**The data:**
---

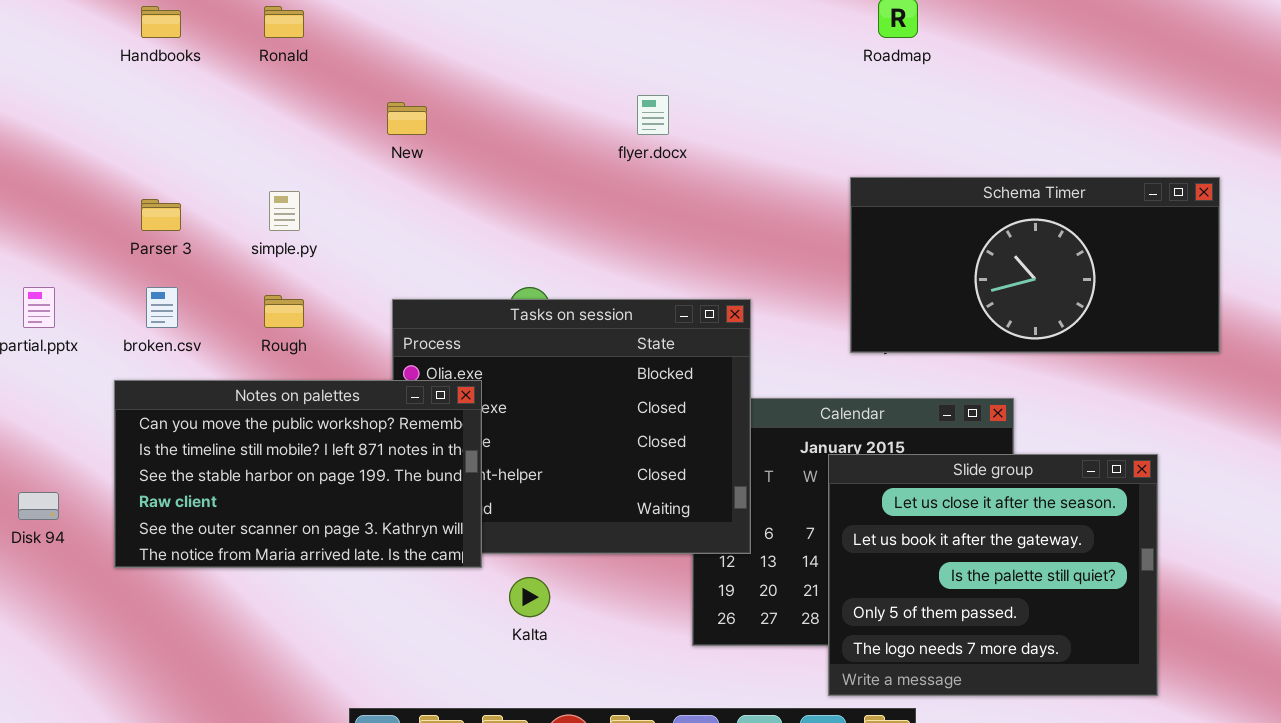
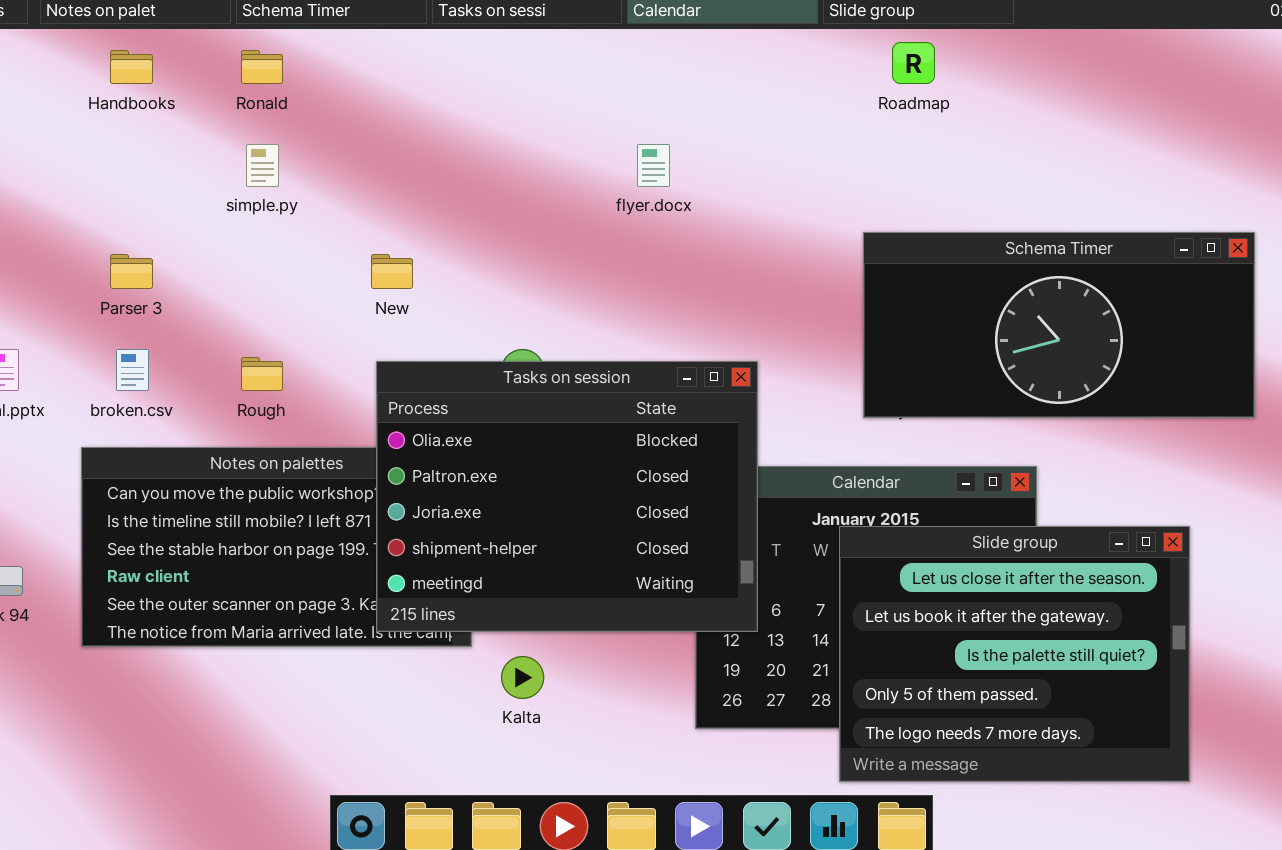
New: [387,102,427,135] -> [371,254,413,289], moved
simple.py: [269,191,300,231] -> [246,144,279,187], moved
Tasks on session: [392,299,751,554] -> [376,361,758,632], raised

---

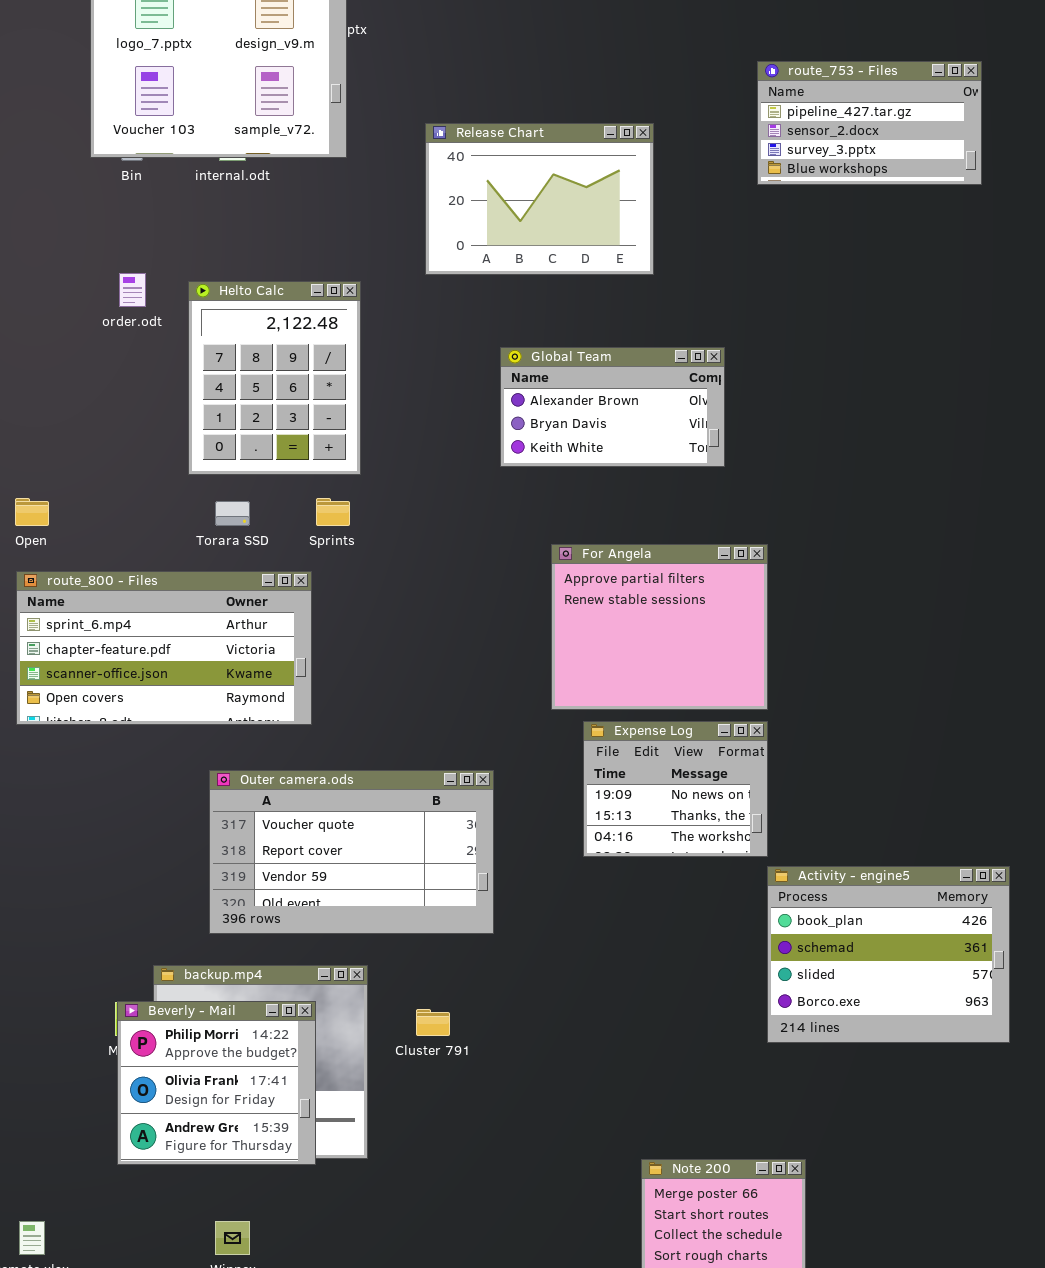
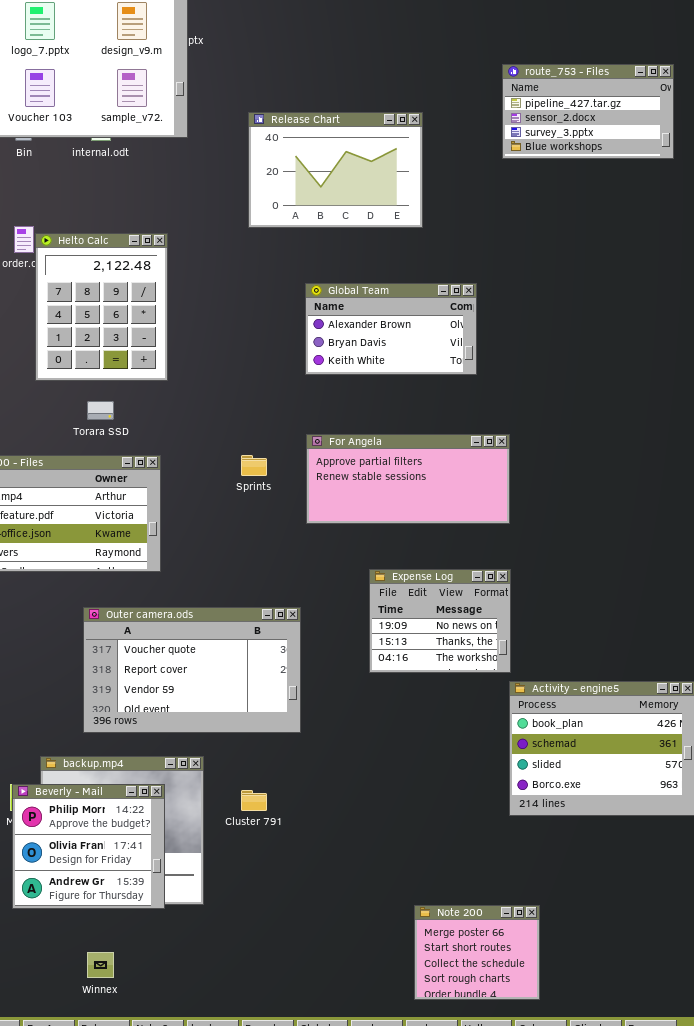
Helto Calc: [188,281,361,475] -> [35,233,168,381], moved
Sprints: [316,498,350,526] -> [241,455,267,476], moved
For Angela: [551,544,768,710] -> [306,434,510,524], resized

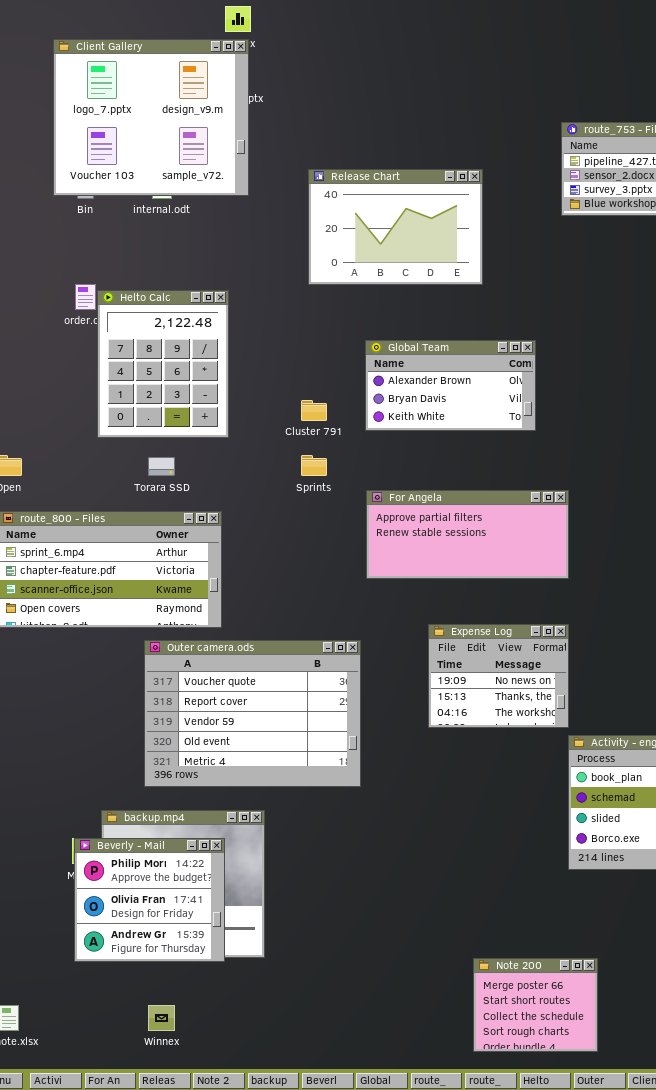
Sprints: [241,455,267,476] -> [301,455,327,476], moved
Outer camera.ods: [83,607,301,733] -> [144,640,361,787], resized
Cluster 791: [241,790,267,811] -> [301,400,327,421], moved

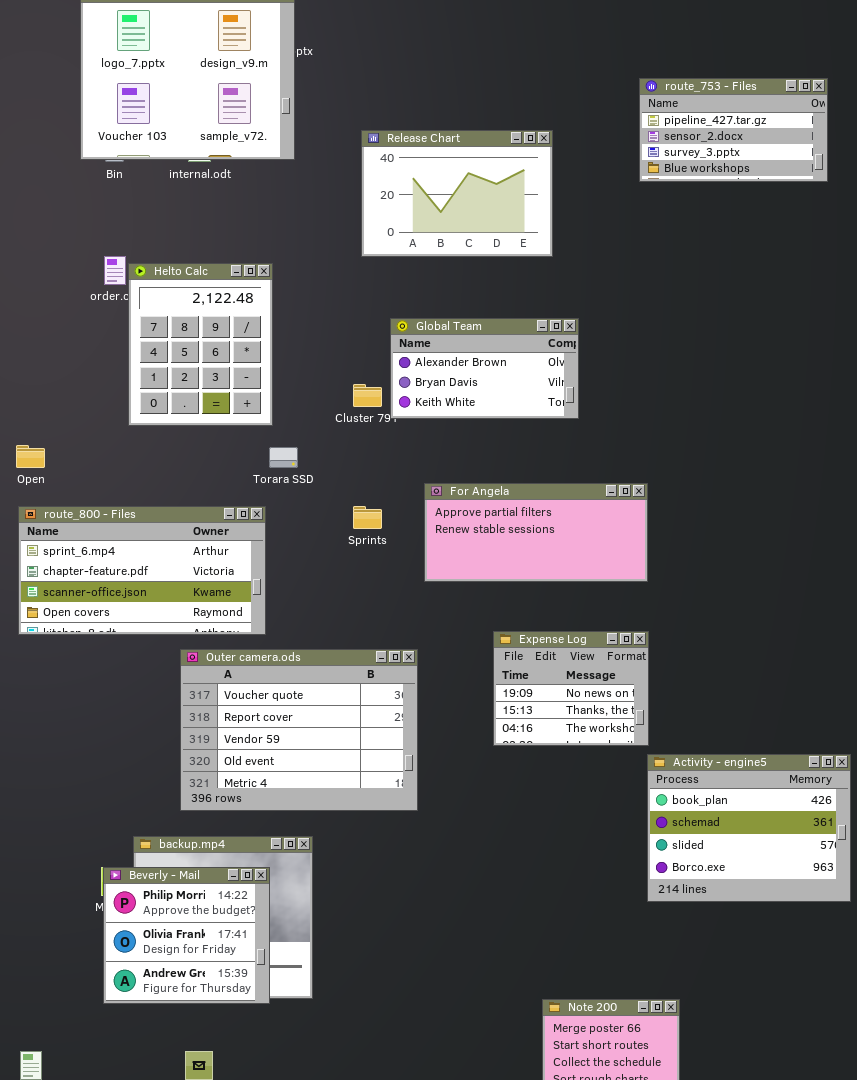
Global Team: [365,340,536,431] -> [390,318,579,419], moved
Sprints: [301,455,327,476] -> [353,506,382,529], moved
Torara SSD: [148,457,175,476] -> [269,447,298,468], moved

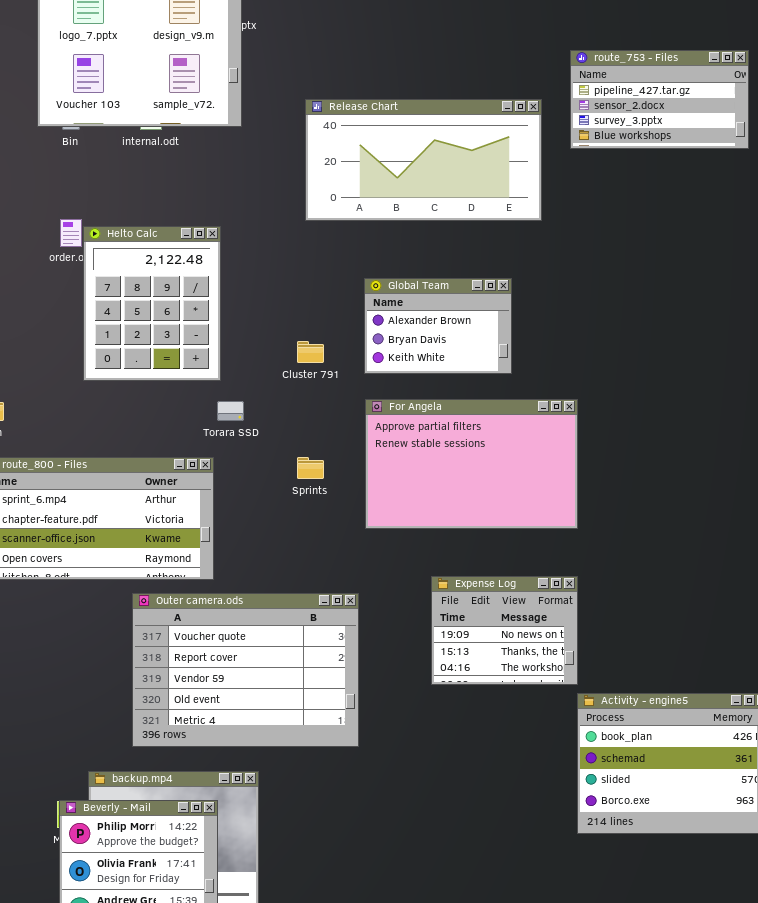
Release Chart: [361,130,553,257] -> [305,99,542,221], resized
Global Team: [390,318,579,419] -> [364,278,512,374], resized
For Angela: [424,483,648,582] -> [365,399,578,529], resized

---

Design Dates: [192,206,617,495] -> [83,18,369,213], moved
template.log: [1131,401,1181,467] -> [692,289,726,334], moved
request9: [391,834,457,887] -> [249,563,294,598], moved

---

**Task instructions:** From the material above, copy exactly the lines between the line holding "Release Chart: [361,130,553,257]" and the line holding "For Angela: [424,483,648,582]", inclusive, and only those.

**Answer space:**
Release Chart: [361,130,553,257] -> [305,99,542,221], resized
Global Team: [390,318,579,419] -> [364,278,512,374], resized
For Angela: [424,483,648,582] -> [365,399,578,529], resized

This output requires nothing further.